YOUR GOAL: Write out each of the items below word for word, changing nothing.

DATA SHOWN:

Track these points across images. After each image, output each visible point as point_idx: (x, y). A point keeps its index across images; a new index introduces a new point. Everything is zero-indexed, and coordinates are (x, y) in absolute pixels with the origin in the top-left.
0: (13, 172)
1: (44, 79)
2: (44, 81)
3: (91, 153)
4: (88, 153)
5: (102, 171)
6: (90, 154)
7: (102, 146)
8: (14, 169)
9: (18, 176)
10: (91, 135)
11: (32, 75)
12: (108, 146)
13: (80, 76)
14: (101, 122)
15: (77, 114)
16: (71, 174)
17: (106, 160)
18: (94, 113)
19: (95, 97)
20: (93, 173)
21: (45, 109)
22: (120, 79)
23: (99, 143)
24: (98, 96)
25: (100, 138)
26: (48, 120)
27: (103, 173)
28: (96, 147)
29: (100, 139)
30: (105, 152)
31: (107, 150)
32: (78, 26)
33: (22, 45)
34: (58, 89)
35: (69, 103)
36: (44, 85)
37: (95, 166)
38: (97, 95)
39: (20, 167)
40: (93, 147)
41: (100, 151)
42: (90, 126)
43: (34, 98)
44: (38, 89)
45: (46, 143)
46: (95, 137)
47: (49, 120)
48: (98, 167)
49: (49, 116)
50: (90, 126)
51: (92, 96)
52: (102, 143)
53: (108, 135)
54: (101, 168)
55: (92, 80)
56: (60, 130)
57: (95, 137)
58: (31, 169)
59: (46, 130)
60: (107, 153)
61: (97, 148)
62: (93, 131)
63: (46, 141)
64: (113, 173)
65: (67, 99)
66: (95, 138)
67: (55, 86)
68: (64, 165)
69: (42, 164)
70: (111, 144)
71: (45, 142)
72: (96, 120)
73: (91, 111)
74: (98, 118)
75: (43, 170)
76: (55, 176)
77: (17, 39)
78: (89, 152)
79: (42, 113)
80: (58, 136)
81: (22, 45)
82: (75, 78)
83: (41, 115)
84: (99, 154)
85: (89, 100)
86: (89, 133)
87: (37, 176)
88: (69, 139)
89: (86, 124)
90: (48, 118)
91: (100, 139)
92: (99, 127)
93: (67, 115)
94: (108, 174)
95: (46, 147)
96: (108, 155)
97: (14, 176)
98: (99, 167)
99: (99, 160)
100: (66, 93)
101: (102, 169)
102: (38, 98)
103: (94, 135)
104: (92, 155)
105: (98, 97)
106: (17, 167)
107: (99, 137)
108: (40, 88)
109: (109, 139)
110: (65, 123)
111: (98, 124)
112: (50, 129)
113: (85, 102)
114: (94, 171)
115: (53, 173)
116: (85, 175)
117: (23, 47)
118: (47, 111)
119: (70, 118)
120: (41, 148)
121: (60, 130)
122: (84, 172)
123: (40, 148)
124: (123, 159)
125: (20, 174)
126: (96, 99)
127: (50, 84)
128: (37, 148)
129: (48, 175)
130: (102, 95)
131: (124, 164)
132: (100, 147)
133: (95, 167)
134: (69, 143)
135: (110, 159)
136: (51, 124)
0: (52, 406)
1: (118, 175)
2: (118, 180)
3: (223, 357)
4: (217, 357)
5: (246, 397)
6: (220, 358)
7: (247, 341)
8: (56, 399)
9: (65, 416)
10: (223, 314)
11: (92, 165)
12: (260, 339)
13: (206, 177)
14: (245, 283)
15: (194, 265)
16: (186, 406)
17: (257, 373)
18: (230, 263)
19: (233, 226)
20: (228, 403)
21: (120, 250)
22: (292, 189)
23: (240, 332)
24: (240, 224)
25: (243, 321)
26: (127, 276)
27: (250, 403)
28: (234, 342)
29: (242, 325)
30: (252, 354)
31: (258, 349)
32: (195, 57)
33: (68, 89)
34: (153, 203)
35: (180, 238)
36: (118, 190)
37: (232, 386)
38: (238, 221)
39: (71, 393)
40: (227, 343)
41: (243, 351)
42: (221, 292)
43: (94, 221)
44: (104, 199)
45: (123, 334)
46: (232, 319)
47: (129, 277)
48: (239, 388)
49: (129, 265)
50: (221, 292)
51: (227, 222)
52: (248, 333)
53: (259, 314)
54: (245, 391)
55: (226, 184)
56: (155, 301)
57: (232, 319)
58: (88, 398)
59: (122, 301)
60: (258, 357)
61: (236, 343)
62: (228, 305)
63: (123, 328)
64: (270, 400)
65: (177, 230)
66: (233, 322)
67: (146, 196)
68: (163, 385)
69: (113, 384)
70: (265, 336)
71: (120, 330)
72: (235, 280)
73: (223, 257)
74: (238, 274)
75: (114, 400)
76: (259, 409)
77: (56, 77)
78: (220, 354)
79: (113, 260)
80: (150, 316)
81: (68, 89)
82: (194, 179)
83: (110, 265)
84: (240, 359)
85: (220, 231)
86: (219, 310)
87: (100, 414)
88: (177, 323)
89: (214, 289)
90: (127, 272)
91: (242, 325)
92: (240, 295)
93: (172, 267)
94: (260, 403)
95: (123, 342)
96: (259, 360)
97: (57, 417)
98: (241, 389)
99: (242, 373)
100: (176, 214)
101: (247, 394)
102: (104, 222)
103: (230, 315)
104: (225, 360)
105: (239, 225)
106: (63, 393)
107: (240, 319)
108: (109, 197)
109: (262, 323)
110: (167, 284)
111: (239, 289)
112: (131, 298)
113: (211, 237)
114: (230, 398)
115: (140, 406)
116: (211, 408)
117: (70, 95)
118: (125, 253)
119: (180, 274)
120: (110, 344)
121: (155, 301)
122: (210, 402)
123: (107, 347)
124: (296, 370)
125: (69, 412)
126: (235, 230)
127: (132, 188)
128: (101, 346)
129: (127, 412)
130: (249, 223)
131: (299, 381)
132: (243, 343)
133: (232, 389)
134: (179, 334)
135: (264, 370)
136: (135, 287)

PROBLEM SOLUTION:
Track these points across images. After each image, output each visible point as point_idx: (x, y). A point keeps its index across images; a new index introduces a new point. Everything is zero-indexed, and coordinates are (x, y) in absolute pixels with the origin in the top-left.
0: (13, 172)
1: (44, 79)
2: (44, 81)
3: (91, 153)
4: (88, 153)
5: (102, 171)
6: (90, 154)
7: (102, 146)
8: (14, 169)
9: (18, 176)
10: (91, 135)
11: (32, 75)
12: (108, 146)
13: (80, 76)
14: (101, 122)
15: (77, 114)
16: (71, 174)
17: (106, 160)
18: (94, 113)
19: (95, 97)
20: (93, 173)
21: (45, 109)
22: (120, 79)
23: (99, 143)
24: (98, 96)
25: (100, 138)
26: (48, 120)
27: (103, 173)
28: (96, 147)
29: (100, 139)
30: (105, 152)
31: (107, 150)
32: (78, 26)
33: (22, 45)
34: (58, 89)
35: (69, 103)
36: (44, 85)
37: (95, 166)
38: (97, 95)
39: (20, 167)
40: (93, 147)
41: (100, 151)
42: (90, 126)
43: (34, 98)
44: (38, 89)
45: (46, 143)
46: (95, 137)
47: (49, 120)
48: (98, 167)
49: (49, 116)
50: (90, 126)
51: (92, 96)
52: (102, 143)
53: (108, 135)
54: (101, 168)
55: (92, 80)
56: (60, 130)
57: (95, 137)
58: (31, 169)
59: (46, 130)
60: (107, 153)
61: (97, 148)
62: (93, 131)
63: (46, 141)
64: (113, 173)
65: (67, 99)
66: (95, 138)
67: (55, 86)
68: (64, 165)
69: (42, 164)
70: (111, 144)
71: (45, 142)
72: (96, 120)
73: (91, 111)
74: (98, 118)
75: (43, 170)
76: (55, 176)
77: (17, 39)
78: (89, 152)
79: (42, 113)
80: (58, 136)
81: (22, 45)
82: (75, 78)
83: (41, 115)
84: (99, 154)
85: (89, 100)
86: (89, 133)
87: (37, 176)
88: (69, 139)
89: (86, 124)
90: (48, 118)
91: (100, 139)
92: (99, 127)
93: (67, 115)
94: (108, 174)
95: (46, 147)
96: (108, 155)
97: (14, 176)
98: (99, 167)
99: (99, 160)
100: (66, 93)
101: (102, 169)
102: (38, 98)
103: (94, 135)
104: (92, 155)
105: (98, 97)
106: (17, 167)
107: (99, 137)
108: (40, 88)
109: (109, 139)
110: (65, 123)
111: (98, 124)
112: (50, 129)
113: (85, 102)
114: (94, 171)
115: (53, 173)
116: (85, 175)
117: (23, 47)
118: (47, 111)
119: (70, 118)
120: (41, 148)
121: (60, 130)
122: (84, 172)
123: (40, 148)
124: (123, 159)
125: (20, 174)
126: (96, 99)
127: (50, 84)
128: (37, 148)
129: (48, 175)
130: (102, 95)
131: (124, 164)
132: (100, 147)
133: (95, 167)
134: (69, 143)
135: (110, 159)
136: (51, 124)
0: (52, 406)
1: (118, 175)
2: (118, 180)
3: (223, 357)
4: (217, 357)
5: (246, 397)
6: (220, 358)
7: (247, 341)
8: (56, 399)
9: (65, 416)
10: (223, 314)
11: (92, 165)
12: (260, 339)
13: (206, 177)
14: (245, 283)
15: (194, 265)
16: (186, 406)
17: (257, 373)
18: (230, 263)
19: (233, 226)
20: (228, 403)
21: (120, 250)
22: (292, 189)
23: (240, 332)
24: (240, 224)
25: (243, 321)
26: (127, 276)
27: (250, 403)
28: (234, 342)
29: (242, 325)
30: (252, 354)
31: (258, 349)
32: (195, 57)
33: (68, 89)
34: (153, 203)
35: (180, 238)
36: (118, 190)
37: (232, 386)
38: (238, 221)
39: (71, 393)
40: (227, 343)
41: (243, 351)
42: (221, 292)
43: (94, 221)
44: (104, 199)
45: (123, 334)
46: (232, 319)
47: (129, 277)
48: (239, 388)
49: (129, 265)
50: (221, 292)
51: (227, 222)
52: (248, 333)
53: (259, 314)
54: (245, 391)
55: (226, 184)
56: (155, 301)
57: (232, 319)
58: (88, 398)
59: (122, 301)
60: (258, 357)
61: (236, 343)
62: (228, 305)
63: (123, 328)
64: (270, 400)
65: (177, 230)
66: (233, 322)
67: (146, 196)
68: (163, 385)
69: (113, 384)
70: (265, 336)
71: (120, 330)
72: (235, 280)
73: (223, 257)
74: (238, 274)
75: (114, 400)
76: (259, 409)
77: (56, 77)
78: (220, 354)
79: (113, 260)
80: (150, 316)
81: (68, 89)
82: (194, 179)
83: (110, 265)
84: (240, 359)
85: (220, 231)
86: (219, 310)
87: (100, 414)
88: (177, 323)
89: (214, 289)
90: (127, 272)
91: (242, 325)
92: (240, 295)
93: (172, 267)
94: (260, 403)
95: (123, 342)
96: (259, 360)
97: (57, 417)
98: (241, 389)
99: (242, 373)
100: (176, 214)
101: (247, 394)
102: (104, 222)
103: (230, 315)
104: (225, 360)
105: (239, 225)
106: (63, 393)
107: (240, 319)
108: (109, 197)
109: (262, 323)
110: (167, 284)
111: (239, 289)
112: (131, 298)
113: (211, 237)
114: (230, 398)
115: (140, 406)
116: (211, 408)
117: (70, 95)
118: (125, 253)
119: (180, 274)
120: (110, 344)
121: (155, 301)
122: (210, 402)
123: (107, 347)
124: (296, 370)
125: (69, 412)
126: (235, 230)
127: (132, 188)
128: (101, 346)
129: (127, 412)
130: (249, 223)
131: (299, 381)
132: (243, 343)
133: (232, 389)
134: (179, 334)
135: (264, 370)
136: (135, 287)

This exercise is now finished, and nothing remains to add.